# The exercise:
Copy the listing below line for line, keeping every character unchanged.

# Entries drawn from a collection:
————————
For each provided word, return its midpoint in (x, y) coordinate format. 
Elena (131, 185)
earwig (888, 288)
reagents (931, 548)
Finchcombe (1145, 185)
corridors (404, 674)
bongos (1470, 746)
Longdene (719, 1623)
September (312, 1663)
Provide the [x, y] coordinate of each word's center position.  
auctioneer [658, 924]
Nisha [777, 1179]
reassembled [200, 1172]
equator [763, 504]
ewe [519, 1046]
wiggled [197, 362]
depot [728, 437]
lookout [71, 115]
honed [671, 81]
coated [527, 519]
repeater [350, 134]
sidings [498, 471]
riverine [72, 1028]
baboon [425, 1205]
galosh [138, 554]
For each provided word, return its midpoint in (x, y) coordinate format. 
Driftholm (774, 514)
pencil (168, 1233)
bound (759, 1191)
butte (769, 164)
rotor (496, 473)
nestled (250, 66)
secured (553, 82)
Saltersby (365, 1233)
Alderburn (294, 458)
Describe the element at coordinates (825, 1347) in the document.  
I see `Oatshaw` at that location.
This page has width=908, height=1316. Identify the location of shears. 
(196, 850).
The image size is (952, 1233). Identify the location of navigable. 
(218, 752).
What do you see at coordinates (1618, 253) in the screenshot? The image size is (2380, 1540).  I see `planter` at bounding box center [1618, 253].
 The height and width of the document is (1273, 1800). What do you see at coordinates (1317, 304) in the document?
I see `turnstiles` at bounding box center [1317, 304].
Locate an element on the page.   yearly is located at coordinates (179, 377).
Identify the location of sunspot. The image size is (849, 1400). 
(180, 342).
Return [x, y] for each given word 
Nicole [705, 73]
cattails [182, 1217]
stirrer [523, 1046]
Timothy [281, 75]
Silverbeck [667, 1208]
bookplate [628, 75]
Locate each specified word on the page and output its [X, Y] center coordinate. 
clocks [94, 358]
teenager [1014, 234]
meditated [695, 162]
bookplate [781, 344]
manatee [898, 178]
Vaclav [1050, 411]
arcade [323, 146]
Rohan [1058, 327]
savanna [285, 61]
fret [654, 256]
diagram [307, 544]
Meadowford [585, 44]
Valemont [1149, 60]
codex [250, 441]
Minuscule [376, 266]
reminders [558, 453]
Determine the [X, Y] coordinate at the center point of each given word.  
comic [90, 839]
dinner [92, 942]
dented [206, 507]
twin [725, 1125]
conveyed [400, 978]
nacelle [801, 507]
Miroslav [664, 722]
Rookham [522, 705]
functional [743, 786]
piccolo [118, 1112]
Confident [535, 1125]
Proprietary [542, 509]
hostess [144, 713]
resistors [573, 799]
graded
————————
# Reply to the task:
For each provided word, return its midpoint in (x, y) coordinate format. 
Elena (131, 185)
earwig (888, 288)
reagents (931, 548)
Finchcombe (1145, 185)
corridors (404, 674)
bongos (1470, 746)
Longdene (719, 1623)
September (312, 1663)
Provide the [x, y] coordinate of each word's center position.  
auctioneer [658, 924]
Nisha [777, 1179]
reassembled [200, 1172]
equator [763, 504]
ewe [519, 1046]
wiggled [197, 362]
depot [728, 437]
lookout [71, 115]
honed [671, 81]
coated [527, 519]
repeater [350, 134]
sidings [498, 471]
riverine [72, 1028]
baboon [425, 1205]
galosh [138, 554]
For each provided word, return its midpoint in (x, y) coordinate format. 
Driftholm (774, 514)
pencil (168, 1233)
bound (759, 1191)
butte (769, 164)
rotor (496, 473)
nestled (250, 66)
secured (553, 82)
Saltersby (365, 1233)
Alderburn (294, 458)
Describe the element at coordinates (825, 1347) in the document.  
I see `Oatshaw` at that location.
This page has width=908, height=1316. Identify the location of shears. 
(196, 850).
The image size is (952, 1233). Identify the location of navigable. 
(218, 752).
What do you see at coordinates (1618, 253) in the screenshot? The image size is (2380, 1540).  I see `planter` at bounding box center [1618, 253].
 The height and width of the document is (1273, 1800). What do you see at coordinates (1317, 304) in the document?
I see `turnstiles` at bounding box center [1317, 304].
Locate an element on the page.   yearly is located at coordinates (179, 377).
Identify the location of sunspot. The image size is (849, 1400). 
(180, 342).
Return [x, y] for each given word 
Nicole [705, 73]
cattails [182, 1217]
stirrer [523, 1046]
Timothy [281, 75]
Silverbeck [667, 1208]
bookplate [628, 75]
Locate each specified word on the page and output its [X, Y] center coordinate. 
clocks [94, 358]
teenager [1014, 234]
meditated [695, 162]
bookplate [781, 344]
manatee [898, 178]
Vaclav [1050, 411]
arcade [323, 146]
Rohan [1058, 327]
savanna [285, 61]
fret [654, 256]
diagram [307, 544]
Meadowford [585, 44]
Valemont [1149, 60]
codex [250, 441]
Minuscule [376, 266]
reminders [558, 453]
Determine the [X, Y] coordinate at the center point of each given word.  
comic [90, 839]
dinner [92, 942]
dented [206, 507]
twin [725, 1125]
conveyed [400, 978]
nacelle [801, 507]
Miroslav [664, 722]
Rookham [522, 705]
functional [743, 786]
piccolo [118, 1112]
Confident [535, 1125]
Proprietary [542, 509]
hostess [144, 713]
resistors [573, 799]
graded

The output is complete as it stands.